## [EXERCISE DATA]
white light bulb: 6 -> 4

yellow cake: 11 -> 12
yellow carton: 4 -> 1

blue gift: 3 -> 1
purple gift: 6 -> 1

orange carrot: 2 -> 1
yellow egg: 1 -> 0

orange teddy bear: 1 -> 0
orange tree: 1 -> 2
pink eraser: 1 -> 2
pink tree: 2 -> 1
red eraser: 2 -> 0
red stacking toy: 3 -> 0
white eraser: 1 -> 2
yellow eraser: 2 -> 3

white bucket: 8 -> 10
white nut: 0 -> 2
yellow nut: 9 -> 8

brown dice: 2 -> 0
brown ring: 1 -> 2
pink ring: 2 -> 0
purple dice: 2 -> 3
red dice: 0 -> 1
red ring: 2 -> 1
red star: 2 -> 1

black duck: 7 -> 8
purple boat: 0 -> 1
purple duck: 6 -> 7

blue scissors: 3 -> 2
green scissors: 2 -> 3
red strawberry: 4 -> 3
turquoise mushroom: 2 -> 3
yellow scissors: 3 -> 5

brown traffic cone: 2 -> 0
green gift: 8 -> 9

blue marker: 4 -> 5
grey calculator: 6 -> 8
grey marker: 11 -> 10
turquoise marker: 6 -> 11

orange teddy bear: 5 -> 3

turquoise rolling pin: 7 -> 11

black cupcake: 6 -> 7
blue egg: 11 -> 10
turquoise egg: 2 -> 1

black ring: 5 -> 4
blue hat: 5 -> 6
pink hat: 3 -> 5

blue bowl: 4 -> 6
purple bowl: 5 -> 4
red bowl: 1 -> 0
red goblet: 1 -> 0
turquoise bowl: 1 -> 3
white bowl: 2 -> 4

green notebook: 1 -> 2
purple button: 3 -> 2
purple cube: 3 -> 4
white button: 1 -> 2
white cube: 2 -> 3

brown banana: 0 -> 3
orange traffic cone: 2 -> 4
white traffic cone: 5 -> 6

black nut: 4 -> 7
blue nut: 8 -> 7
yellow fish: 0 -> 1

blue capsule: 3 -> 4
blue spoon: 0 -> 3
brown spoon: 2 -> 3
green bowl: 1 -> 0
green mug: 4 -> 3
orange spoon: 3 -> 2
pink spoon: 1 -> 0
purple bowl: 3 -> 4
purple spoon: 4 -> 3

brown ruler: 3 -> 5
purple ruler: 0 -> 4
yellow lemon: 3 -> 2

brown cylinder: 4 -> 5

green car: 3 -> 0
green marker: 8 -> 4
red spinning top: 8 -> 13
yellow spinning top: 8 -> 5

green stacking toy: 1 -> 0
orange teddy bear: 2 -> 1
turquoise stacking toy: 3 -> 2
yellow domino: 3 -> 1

## [TASK OBJECTIVE]
Looking at the records, report the number of lines that hold the string "cone", with no other text.

## [SOLUTION]
3